┌─ Dataset records

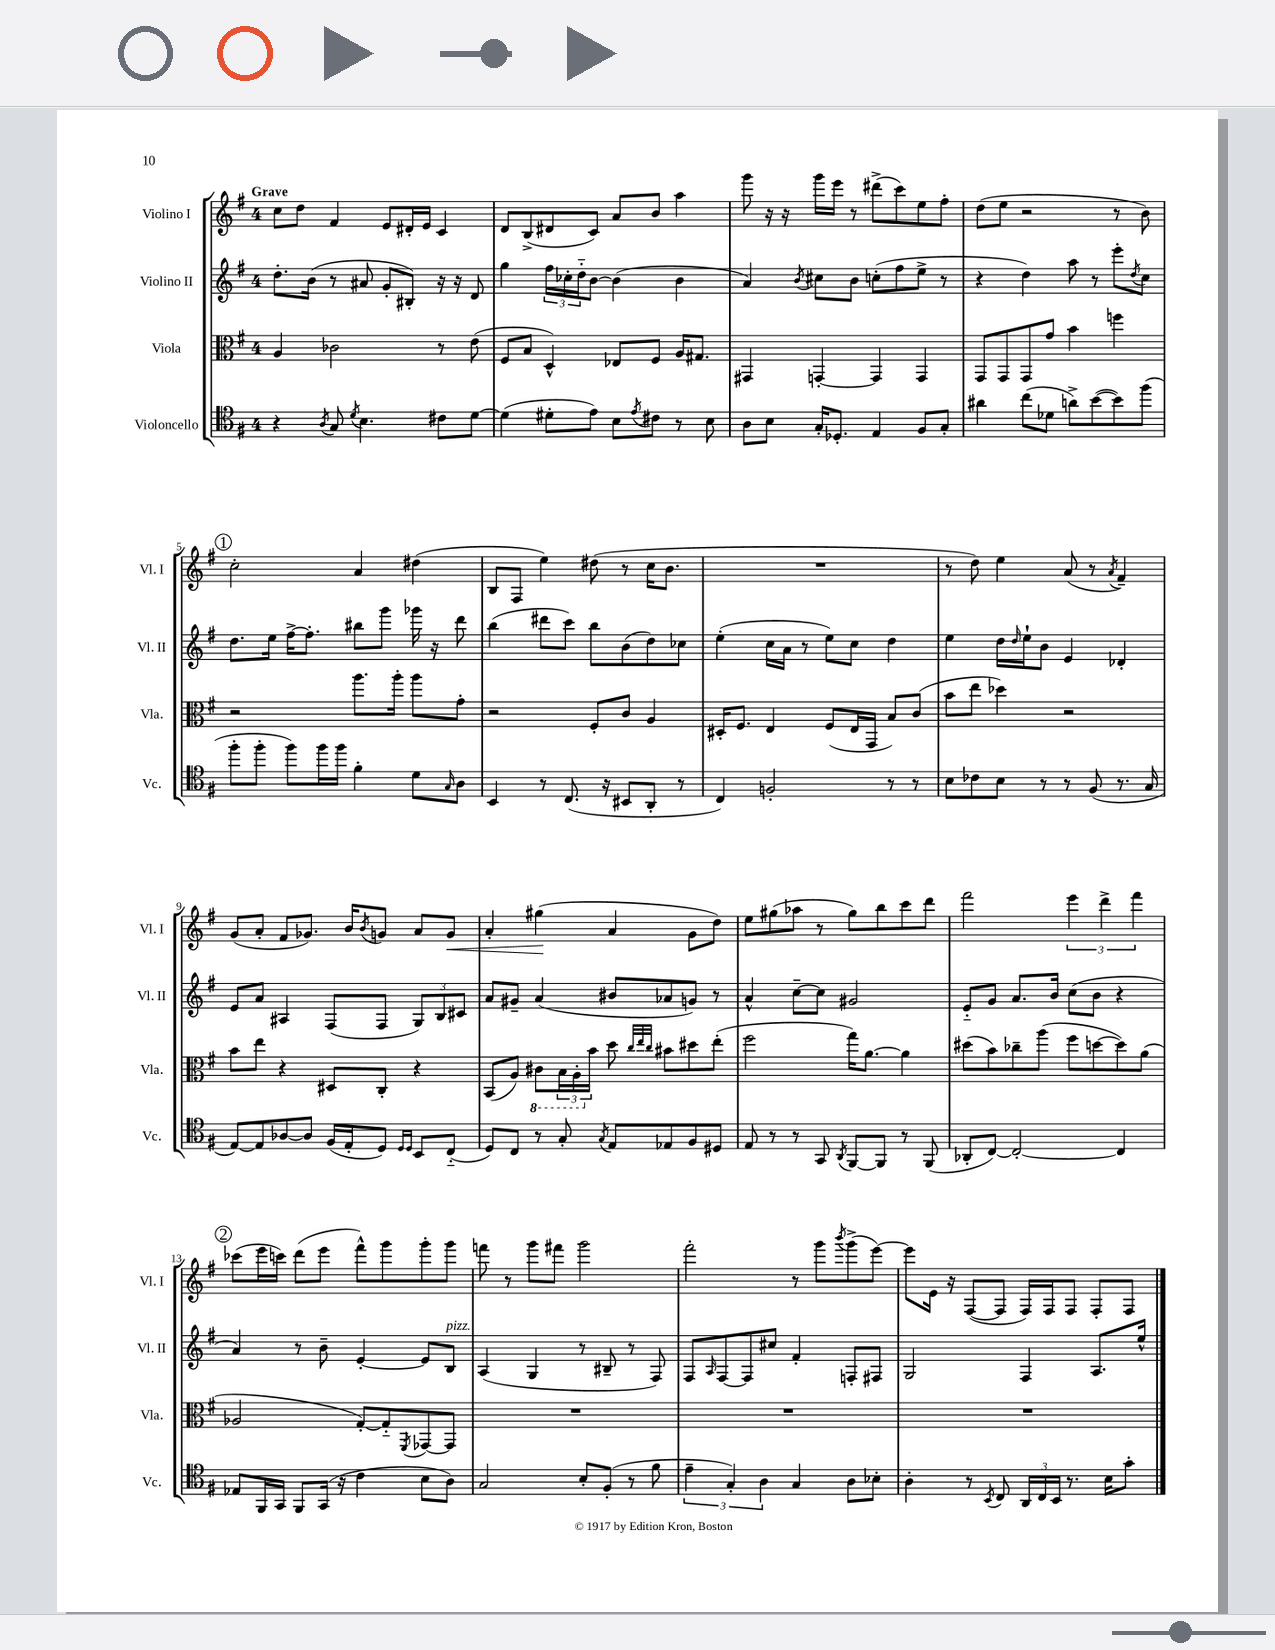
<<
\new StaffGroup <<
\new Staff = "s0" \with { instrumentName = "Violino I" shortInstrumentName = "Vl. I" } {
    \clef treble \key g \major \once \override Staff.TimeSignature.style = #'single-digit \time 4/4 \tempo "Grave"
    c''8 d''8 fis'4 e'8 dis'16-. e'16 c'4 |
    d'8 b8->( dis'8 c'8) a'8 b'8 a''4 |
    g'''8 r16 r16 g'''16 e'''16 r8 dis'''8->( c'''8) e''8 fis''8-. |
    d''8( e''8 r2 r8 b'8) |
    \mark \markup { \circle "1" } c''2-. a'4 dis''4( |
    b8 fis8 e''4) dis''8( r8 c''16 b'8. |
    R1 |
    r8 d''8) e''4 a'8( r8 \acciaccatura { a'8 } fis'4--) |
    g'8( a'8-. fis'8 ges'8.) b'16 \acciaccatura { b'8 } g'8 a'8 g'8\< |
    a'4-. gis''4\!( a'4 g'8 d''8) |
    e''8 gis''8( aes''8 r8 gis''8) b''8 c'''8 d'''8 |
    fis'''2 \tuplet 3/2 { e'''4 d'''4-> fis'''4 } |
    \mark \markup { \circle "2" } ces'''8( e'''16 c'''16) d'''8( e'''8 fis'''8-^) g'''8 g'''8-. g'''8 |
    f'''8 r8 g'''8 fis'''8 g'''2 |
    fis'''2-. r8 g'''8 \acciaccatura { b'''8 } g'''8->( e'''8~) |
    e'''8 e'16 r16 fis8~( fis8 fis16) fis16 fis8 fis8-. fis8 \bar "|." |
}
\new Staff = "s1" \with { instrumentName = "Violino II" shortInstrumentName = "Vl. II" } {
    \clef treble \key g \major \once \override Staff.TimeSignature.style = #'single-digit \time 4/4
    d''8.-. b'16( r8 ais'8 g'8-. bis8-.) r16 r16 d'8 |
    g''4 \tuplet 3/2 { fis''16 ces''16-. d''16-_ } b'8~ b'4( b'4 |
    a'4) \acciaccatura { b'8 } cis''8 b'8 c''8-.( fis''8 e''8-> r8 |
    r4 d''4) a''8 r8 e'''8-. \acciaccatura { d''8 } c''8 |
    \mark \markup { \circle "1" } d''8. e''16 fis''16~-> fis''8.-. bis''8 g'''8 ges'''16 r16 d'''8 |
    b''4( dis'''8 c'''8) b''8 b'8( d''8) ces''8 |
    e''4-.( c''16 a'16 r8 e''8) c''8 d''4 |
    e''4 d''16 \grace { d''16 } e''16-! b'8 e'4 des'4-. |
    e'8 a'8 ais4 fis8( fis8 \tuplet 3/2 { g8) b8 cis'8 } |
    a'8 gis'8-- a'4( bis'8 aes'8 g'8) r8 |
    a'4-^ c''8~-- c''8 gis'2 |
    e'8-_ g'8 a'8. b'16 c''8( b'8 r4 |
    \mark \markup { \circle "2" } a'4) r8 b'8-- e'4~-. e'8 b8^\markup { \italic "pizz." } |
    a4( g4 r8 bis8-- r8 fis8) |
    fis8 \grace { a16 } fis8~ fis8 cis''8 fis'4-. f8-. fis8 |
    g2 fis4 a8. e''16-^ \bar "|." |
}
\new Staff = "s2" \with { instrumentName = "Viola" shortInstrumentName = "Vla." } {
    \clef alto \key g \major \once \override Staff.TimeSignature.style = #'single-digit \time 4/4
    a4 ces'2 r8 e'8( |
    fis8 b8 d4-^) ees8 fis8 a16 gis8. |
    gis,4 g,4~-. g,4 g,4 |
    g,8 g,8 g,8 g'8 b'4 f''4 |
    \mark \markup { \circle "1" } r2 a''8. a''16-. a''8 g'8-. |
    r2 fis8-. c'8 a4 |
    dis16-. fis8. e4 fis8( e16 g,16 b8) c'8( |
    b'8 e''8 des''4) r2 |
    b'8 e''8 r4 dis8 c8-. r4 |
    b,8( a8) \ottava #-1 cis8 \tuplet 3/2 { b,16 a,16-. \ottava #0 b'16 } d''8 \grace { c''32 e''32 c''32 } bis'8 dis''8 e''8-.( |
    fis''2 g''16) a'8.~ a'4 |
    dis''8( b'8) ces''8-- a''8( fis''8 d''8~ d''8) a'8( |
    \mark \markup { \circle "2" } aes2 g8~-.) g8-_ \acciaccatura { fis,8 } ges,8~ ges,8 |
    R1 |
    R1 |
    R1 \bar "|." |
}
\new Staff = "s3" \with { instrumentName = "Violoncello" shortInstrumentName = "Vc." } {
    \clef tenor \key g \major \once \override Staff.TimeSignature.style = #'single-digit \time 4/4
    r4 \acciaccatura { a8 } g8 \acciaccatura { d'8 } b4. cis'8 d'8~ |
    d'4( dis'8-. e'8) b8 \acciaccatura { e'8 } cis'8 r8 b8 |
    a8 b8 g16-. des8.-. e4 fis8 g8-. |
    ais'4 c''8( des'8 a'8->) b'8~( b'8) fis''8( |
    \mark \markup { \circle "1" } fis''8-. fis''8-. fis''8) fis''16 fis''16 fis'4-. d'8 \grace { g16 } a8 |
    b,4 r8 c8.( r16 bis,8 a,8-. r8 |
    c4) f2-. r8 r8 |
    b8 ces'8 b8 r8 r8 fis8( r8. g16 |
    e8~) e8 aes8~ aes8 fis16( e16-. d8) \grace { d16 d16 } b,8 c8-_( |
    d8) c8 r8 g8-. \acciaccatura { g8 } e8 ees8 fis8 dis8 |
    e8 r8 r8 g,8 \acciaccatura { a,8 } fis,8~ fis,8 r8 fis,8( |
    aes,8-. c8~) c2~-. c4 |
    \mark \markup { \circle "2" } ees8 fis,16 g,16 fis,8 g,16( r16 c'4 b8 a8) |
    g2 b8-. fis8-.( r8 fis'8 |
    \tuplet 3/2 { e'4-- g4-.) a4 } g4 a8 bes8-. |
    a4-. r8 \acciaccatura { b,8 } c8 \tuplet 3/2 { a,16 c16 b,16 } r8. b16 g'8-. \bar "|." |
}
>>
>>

└─
┌─ Dataset records

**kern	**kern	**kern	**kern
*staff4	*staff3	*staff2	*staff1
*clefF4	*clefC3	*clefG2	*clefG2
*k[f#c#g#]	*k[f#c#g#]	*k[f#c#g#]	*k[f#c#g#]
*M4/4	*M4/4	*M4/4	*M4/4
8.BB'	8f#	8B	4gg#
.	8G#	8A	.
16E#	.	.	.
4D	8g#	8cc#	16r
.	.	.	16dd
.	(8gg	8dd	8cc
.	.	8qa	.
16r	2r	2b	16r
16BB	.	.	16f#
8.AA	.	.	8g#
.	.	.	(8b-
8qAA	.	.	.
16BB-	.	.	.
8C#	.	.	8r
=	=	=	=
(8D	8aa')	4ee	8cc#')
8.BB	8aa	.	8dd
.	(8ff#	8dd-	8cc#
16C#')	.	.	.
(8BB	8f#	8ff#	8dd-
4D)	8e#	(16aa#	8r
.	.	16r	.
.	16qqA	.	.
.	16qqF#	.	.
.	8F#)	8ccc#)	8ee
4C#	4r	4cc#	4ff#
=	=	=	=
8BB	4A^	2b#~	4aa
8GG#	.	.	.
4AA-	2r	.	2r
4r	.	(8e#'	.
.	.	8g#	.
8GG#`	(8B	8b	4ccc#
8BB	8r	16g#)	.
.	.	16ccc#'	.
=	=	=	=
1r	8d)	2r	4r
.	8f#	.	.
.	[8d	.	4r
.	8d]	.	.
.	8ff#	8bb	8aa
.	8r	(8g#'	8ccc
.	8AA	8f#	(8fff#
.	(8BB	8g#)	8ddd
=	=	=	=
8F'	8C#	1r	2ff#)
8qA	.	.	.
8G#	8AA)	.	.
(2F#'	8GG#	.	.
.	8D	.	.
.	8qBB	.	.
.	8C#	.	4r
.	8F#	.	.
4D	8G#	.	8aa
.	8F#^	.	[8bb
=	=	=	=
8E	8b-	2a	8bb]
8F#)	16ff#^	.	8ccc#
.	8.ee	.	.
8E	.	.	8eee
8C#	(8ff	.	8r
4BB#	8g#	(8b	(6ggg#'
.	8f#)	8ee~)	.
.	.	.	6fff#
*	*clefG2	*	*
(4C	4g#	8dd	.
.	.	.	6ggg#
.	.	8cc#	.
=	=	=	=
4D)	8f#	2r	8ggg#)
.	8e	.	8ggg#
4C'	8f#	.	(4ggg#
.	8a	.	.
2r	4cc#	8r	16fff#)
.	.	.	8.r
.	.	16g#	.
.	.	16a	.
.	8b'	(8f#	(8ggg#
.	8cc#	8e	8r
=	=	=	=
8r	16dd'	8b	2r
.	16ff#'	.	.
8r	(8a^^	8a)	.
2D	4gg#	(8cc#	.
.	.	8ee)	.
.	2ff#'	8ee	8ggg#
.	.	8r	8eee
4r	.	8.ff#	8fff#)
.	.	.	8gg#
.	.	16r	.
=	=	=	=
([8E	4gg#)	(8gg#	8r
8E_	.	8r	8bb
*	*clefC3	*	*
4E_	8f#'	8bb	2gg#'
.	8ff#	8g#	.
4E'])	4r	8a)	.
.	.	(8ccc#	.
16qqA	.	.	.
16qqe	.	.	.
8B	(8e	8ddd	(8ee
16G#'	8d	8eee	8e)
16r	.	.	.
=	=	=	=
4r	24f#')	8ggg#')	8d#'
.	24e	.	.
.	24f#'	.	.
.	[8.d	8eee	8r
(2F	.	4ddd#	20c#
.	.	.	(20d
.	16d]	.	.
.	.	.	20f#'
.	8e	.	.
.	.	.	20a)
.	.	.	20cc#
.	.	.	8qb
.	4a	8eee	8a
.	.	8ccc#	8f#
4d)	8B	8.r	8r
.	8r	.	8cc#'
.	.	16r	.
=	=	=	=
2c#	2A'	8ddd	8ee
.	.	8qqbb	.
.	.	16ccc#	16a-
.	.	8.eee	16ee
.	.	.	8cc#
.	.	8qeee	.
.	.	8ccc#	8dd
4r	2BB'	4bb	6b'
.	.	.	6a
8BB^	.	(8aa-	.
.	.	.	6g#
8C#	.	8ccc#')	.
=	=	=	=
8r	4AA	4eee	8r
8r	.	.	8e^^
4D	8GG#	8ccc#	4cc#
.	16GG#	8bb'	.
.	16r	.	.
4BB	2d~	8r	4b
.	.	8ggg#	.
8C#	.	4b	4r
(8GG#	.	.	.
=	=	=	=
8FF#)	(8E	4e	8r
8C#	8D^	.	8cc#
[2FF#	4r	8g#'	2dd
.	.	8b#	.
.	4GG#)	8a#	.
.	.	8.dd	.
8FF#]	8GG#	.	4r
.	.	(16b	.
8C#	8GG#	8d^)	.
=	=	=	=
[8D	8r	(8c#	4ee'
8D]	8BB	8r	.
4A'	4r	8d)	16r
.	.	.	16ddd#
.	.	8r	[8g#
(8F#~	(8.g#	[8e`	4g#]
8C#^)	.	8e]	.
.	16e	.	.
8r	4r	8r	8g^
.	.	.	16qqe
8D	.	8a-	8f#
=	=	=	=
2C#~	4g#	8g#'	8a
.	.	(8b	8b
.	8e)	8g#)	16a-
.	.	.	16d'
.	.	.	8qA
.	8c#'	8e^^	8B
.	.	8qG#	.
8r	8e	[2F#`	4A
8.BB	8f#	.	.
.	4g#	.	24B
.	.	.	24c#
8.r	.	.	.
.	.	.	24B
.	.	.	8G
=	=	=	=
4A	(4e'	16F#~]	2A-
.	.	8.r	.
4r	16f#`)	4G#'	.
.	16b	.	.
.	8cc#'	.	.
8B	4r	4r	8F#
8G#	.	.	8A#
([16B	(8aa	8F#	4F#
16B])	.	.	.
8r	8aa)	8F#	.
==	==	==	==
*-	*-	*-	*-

└─

**Stated goal:**
Pull out every line in the entries above that contains the string "Violino", matching case exactly.

**The reply:**
\new Staff = "s0" \with { instrumentName = "Violino I" shortInstrumentName = "Vl. I" } {
\new Staff = "s1" \with { instrumentName = "Violino II" shortInstrumentName = "Vl. II" } {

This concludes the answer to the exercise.